- Required action
The lines to copy are those with "cyan" in them. Pull each one from the entries below.

- Data excerpts
----
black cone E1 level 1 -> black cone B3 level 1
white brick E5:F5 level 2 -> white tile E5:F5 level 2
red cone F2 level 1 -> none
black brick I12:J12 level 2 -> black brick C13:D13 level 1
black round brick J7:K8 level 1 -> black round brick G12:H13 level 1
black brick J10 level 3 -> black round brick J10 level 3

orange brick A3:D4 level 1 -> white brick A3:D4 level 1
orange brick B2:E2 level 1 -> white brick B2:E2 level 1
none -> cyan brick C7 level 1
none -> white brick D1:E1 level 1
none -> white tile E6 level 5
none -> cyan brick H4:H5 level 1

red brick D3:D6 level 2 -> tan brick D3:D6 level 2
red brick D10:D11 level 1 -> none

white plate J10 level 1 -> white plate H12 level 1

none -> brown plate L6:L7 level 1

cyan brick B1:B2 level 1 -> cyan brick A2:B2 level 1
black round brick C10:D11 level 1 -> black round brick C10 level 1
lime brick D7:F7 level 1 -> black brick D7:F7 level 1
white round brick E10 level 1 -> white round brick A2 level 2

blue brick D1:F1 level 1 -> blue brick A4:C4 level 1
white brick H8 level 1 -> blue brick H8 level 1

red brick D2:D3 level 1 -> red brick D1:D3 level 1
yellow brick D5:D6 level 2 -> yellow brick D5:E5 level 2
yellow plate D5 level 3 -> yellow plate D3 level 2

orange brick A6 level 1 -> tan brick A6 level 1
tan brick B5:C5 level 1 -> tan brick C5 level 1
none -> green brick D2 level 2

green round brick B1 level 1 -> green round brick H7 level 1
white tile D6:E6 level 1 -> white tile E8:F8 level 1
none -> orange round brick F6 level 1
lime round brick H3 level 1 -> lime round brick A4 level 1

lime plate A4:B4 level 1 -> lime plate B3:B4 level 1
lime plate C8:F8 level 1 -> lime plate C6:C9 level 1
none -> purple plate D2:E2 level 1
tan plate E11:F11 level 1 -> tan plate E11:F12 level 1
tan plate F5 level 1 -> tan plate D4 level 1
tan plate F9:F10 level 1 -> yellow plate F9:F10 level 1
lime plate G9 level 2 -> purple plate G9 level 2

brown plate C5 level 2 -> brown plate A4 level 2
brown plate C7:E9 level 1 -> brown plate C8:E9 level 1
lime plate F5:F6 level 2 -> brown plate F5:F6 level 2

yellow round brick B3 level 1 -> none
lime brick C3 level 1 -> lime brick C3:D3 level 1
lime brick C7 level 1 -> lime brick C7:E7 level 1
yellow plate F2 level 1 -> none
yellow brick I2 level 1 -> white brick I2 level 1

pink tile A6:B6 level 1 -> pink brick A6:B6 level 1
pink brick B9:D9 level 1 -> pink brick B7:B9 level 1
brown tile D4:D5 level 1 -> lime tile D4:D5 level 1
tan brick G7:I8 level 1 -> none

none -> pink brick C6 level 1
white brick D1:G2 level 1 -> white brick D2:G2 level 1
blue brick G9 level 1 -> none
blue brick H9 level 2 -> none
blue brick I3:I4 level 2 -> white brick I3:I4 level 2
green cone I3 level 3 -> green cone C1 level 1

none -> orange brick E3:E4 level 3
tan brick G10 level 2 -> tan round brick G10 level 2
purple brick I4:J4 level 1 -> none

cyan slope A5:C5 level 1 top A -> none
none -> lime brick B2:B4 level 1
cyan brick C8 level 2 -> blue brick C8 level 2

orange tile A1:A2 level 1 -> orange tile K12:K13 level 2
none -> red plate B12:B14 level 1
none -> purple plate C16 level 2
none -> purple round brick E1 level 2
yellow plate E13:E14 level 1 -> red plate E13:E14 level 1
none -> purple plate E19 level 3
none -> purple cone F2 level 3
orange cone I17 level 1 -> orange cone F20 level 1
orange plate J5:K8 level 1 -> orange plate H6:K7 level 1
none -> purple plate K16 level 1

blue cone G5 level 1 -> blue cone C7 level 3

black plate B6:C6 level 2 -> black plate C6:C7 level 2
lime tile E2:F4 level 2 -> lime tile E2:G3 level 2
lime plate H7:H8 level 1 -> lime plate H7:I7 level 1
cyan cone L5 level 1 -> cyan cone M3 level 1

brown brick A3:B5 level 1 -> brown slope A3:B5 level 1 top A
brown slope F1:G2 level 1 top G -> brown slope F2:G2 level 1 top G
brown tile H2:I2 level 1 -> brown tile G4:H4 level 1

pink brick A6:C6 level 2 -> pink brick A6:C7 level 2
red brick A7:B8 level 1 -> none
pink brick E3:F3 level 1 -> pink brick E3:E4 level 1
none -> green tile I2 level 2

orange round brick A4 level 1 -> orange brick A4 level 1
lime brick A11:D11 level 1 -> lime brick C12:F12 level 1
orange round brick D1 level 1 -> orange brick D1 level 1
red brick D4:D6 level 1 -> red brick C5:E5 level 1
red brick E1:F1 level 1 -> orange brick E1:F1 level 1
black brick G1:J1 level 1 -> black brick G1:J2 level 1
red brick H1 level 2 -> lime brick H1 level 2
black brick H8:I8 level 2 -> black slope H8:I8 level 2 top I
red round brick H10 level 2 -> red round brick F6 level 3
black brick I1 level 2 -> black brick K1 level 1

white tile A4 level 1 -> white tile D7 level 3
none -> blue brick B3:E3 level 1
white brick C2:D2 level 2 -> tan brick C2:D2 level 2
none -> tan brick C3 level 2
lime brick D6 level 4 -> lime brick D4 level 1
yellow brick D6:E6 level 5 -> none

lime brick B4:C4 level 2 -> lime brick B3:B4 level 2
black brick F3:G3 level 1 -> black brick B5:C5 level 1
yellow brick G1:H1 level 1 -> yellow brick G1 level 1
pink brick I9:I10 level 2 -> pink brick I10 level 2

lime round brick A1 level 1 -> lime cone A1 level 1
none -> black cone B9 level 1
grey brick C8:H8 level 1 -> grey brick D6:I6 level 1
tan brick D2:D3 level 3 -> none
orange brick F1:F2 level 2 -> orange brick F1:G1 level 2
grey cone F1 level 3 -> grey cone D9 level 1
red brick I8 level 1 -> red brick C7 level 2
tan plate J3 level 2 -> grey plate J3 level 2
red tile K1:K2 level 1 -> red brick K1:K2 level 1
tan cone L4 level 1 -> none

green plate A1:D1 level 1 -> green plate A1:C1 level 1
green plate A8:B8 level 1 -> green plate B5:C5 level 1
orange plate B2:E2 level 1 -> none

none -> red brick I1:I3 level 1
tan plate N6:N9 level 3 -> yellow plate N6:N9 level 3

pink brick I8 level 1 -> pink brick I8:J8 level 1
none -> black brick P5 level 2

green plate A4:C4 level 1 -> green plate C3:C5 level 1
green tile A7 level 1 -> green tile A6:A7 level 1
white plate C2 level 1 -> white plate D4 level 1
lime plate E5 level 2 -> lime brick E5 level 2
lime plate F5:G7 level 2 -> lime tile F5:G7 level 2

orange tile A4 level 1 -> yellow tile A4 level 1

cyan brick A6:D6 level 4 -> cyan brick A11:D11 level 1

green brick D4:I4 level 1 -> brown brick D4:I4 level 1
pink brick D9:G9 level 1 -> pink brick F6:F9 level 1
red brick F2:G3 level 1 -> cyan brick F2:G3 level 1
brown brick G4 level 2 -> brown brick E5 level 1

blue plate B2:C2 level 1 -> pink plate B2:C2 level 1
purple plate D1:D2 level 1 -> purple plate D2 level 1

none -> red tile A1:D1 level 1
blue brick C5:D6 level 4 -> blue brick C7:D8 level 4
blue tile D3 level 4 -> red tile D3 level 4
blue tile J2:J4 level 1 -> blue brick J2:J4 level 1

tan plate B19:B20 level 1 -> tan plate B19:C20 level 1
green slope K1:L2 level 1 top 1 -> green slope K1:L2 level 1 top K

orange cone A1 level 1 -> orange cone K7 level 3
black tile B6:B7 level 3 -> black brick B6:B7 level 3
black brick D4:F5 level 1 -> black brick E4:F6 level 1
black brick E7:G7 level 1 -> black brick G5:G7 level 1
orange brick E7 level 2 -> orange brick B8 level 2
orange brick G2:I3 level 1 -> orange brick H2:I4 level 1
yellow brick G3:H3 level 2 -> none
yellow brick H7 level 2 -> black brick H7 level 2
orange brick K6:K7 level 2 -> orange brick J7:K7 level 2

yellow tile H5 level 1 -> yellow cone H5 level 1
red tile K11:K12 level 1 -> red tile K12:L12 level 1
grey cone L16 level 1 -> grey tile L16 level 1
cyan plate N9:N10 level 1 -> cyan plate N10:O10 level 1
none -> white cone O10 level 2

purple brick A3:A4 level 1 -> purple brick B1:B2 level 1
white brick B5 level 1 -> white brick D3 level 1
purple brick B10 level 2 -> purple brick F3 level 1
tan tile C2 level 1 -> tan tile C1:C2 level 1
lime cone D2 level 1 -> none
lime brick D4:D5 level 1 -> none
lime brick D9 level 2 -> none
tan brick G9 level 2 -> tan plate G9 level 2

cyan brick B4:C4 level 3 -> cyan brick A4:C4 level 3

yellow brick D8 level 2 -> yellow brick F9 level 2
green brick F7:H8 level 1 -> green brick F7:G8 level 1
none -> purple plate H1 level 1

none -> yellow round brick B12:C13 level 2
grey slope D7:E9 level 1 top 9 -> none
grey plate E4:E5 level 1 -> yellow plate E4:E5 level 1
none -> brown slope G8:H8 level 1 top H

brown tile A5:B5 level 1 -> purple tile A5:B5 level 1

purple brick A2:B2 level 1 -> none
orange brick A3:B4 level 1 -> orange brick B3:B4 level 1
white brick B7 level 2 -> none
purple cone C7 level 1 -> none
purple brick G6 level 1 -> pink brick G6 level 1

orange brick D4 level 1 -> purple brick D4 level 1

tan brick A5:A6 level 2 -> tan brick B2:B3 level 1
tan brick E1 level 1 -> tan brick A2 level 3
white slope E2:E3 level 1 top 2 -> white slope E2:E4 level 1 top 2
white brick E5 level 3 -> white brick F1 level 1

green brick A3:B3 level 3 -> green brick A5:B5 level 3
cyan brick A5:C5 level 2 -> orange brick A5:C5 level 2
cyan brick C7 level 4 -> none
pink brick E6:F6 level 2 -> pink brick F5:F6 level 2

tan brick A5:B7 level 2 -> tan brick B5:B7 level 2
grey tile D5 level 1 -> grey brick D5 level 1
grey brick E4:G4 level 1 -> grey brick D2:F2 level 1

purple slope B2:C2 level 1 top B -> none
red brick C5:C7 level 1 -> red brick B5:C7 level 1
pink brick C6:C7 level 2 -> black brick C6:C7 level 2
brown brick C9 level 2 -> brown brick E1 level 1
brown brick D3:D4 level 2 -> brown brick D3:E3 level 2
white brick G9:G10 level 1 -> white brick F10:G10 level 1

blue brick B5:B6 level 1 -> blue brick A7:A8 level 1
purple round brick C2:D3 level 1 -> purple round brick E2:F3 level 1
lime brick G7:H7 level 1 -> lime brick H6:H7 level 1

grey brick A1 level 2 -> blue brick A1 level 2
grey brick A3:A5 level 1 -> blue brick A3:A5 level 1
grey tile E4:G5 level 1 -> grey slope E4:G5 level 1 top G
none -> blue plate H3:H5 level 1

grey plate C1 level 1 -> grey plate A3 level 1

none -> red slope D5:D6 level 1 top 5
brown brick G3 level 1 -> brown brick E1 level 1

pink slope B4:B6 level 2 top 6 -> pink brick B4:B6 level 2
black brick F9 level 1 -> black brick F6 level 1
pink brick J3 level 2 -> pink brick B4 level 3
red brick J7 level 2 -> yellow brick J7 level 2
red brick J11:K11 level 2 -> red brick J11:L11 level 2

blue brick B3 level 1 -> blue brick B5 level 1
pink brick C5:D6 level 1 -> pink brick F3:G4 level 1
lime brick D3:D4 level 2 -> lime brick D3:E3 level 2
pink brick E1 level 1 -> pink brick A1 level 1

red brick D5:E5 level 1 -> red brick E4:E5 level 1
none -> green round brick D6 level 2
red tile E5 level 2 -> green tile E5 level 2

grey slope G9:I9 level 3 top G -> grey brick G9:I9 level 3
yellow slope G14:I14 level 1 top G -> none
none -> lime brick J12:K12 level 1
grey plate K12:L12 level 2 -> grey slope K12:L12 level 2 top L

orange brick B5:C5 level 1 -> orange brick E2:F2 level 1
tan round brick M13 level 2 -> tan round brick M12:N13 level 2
----
- Response box
none -> cyan brick C7 level 1
none -> cyan brick H4:H5 level 1
cyan brick B1:B2 level 1 -> cyan brick A2:B2 level 1
cyan slope A5:C5 level 1 top A -> none
cyan brick C8 level 2 -> blue brick C8 level 2
cyan cone L5 level 1 -> cyan cone M3 level 1
cyan brick A6:D6 level 4 -> cyan brick A11:D11 level 1
red brick F2:G3 level 1 -> cyan brick F2:G3 level 1
cyan plate N9:N10 level 1 -> cyan plate N10:O10 level 1
cyan brick B4:C4 level 3 -> cyan brick A4:C4 level 3
cyan brick A5:C5 level 2 -> orange brick A5:C5 level 2
cyan brick C7 level 4 -> none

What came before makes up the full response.